◆ **Dataset records**
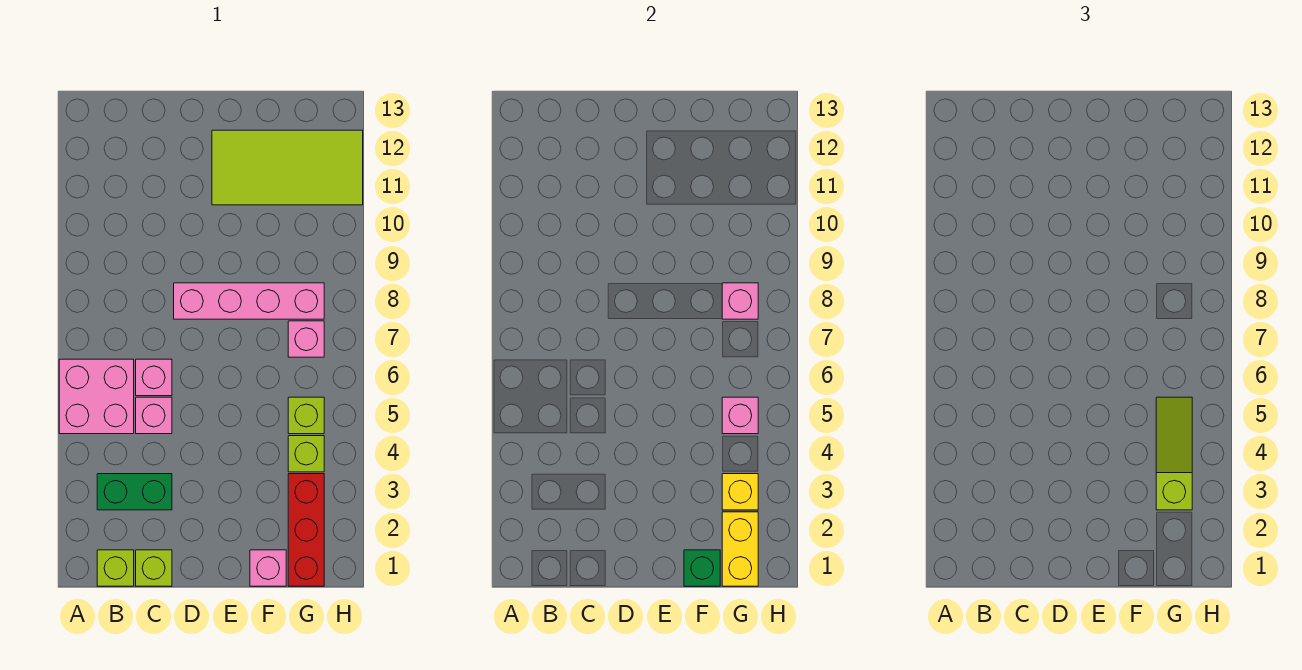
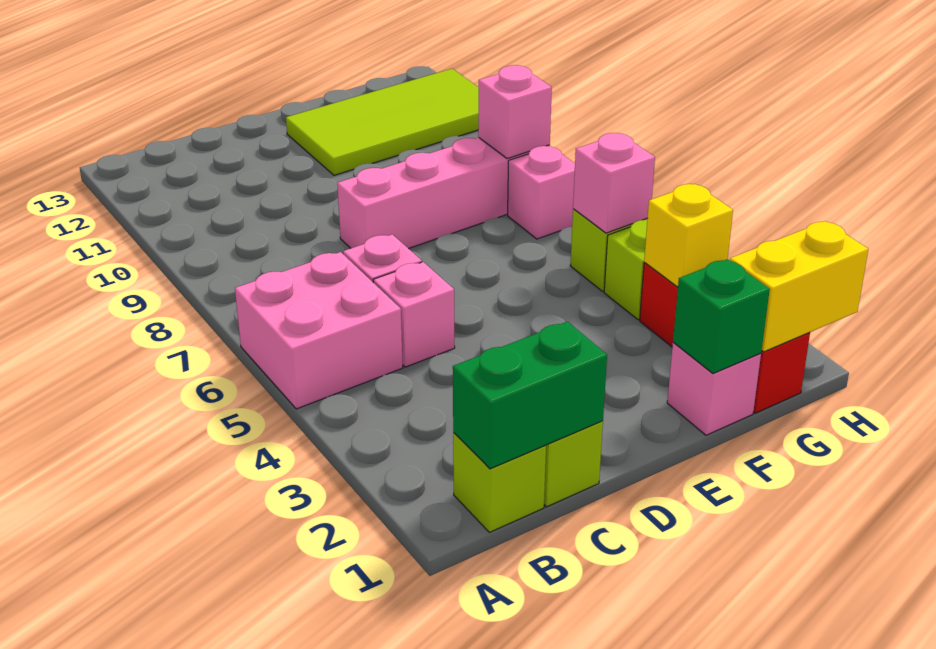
green brick B3:C3 level 1 -> green brick B1:C1 level 2
yellow brick G1:G2 level 2 -> yellow brick G1:H1 level 2
lime slope G3:G5 level 3 top 3 -> none

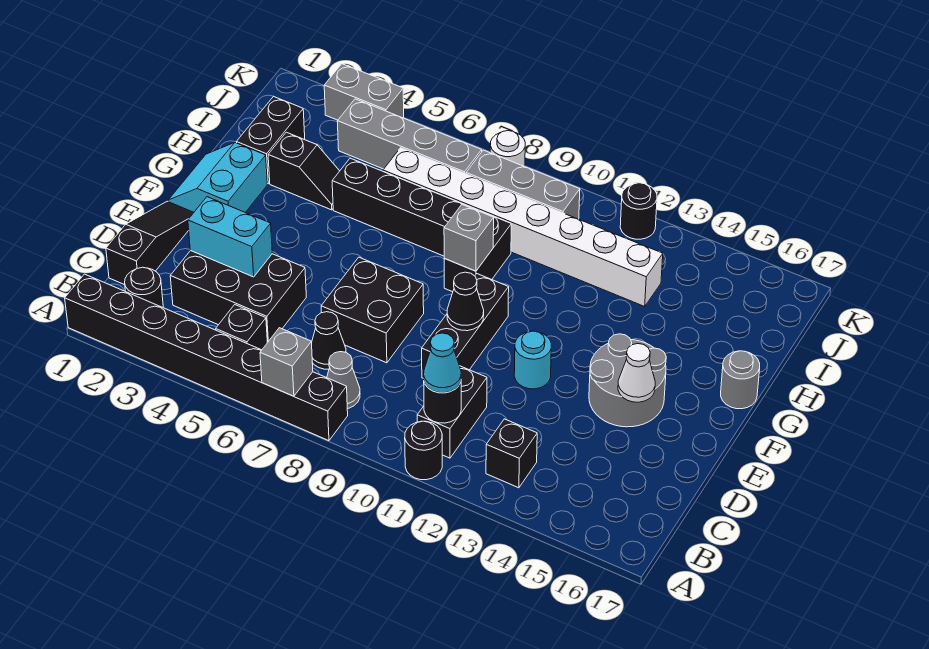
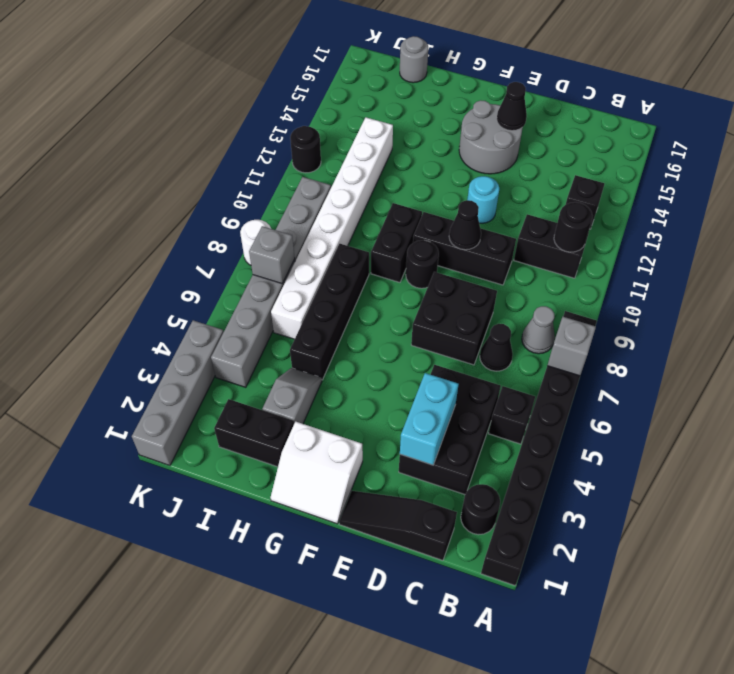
black round brick A11 level 1 -> black round brick F9 level 1
cyan cone B11 level 3 -> none
white cone E15 level 2 -> black cone E15 level 2
cyan slope F1:G2 level 1 top 2 -> white slope F1:G2 level 1 top 2
black brick G9:H9 level 1 -> black brick G9:G10 level 1
grey brick G9 level 2 -> grey brick J7 level 2
grey round brick G17 level 1 -> grey round brick I17 level 1
black slope H3:H4 level 1 top 3 -> grey slope H3:H4 level 1 top 3
grey brick K3:K4 level 1 -> grey brick K1:K4 level 1

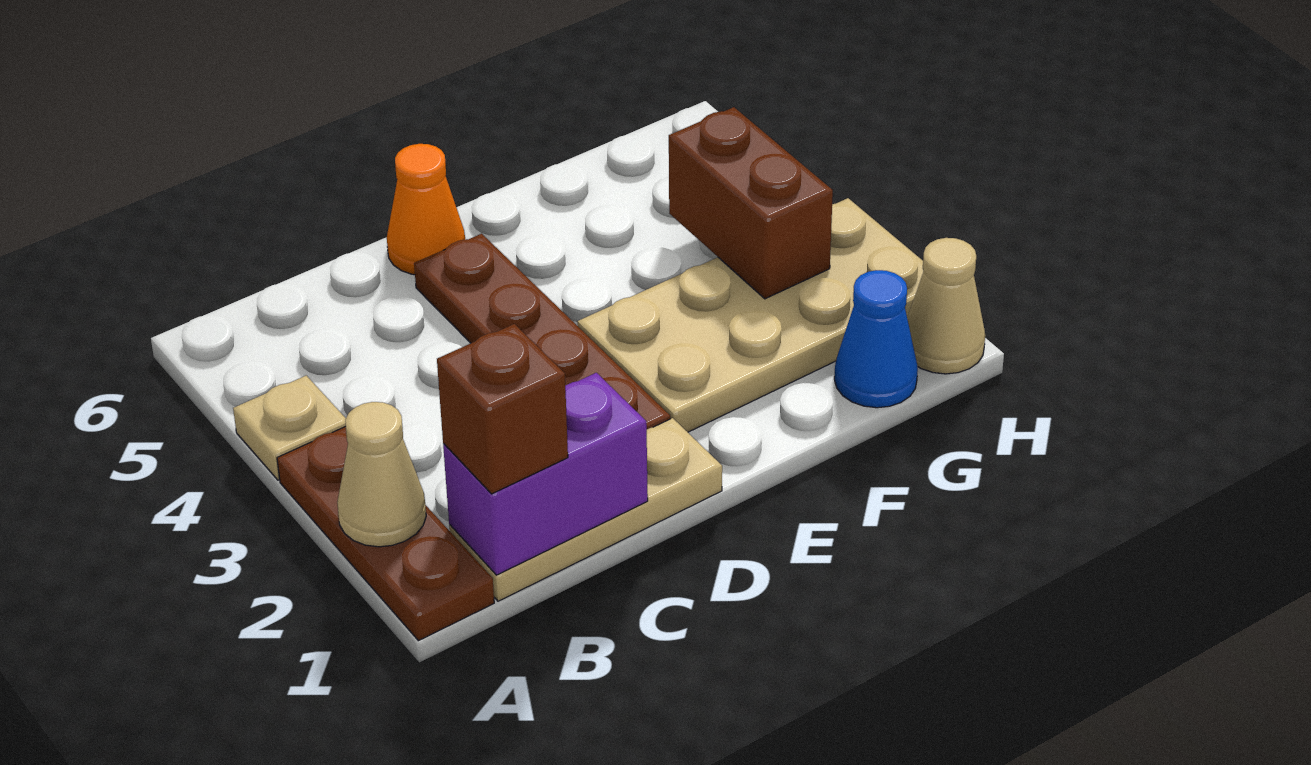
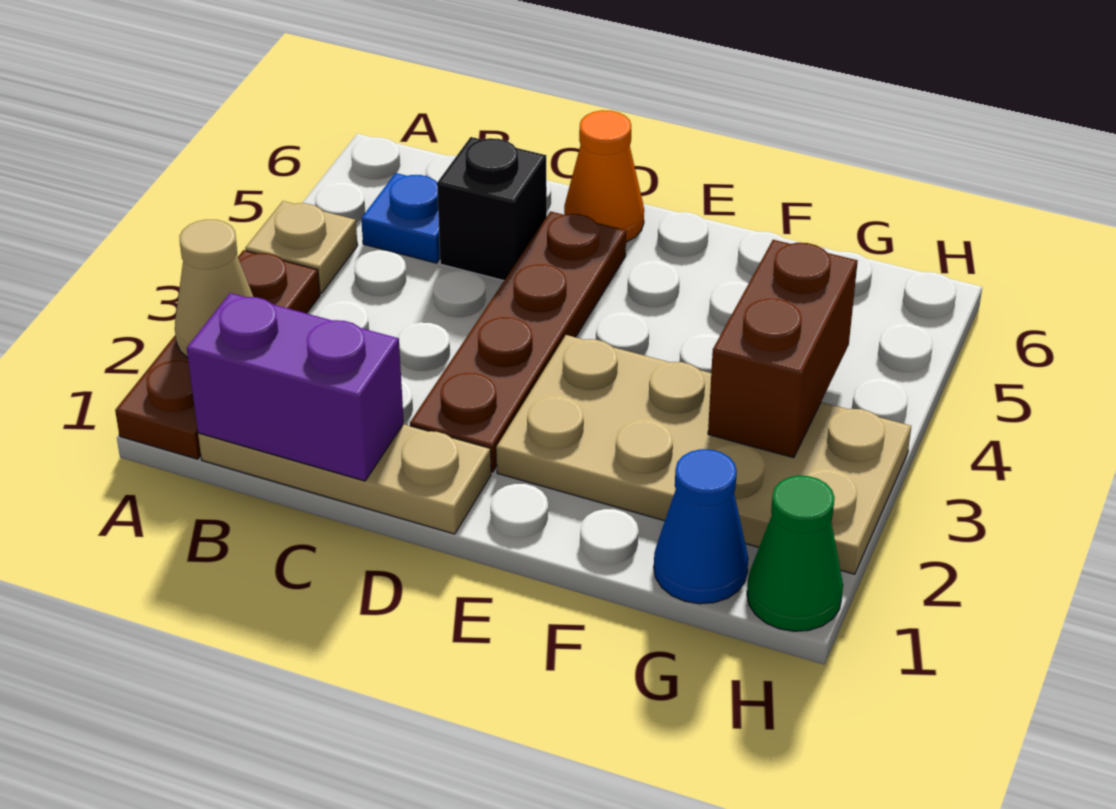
brown brick B1 level 3 -> none
none -> blue plate B5 level 1
none -> black brick C5 level 1
tan cone H1 level 1 -> green cone H1 level 1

◆ **About this exercise**
Pictures aside, restate all of the entries exactly.

◆ **Written solution**
green brick B3:C3 level 1 -> green brick B1:C1 level 2
yellow brick G1:G2 level 2 -> yellow brick G1:H1 level 2
lime slope G3:G5 level 3 top 3 -> none

black round brick A11 level 1 -> black round brick F9 level 1
cyan cone B11 level 3 -> none
white cone E15 level 2 -> black cone E15 level 2
cyan slope F1:G2 level 1 top 2 -> white slope F1:G2 level 1 top 2
black brick G9:H9 level 1 -> black brick G9:G10 level 1
grey brick G9 level 2 -> grey brick J7 level 2
grey round brick G17 level 1 -> grey round brick I17 level 1
black slope H3:H4 level 1 top 3 -> grey slope H3:H4 level 1 top 3
grey brick K3:K4 level 1 -> grey brick K1:K4 level 1

brown brick B1 level 3 -> none
none -> blue plate B5 level 1
none -> black brick C5 level 1
tan cone H1 level 1 -> green cone H1 level 1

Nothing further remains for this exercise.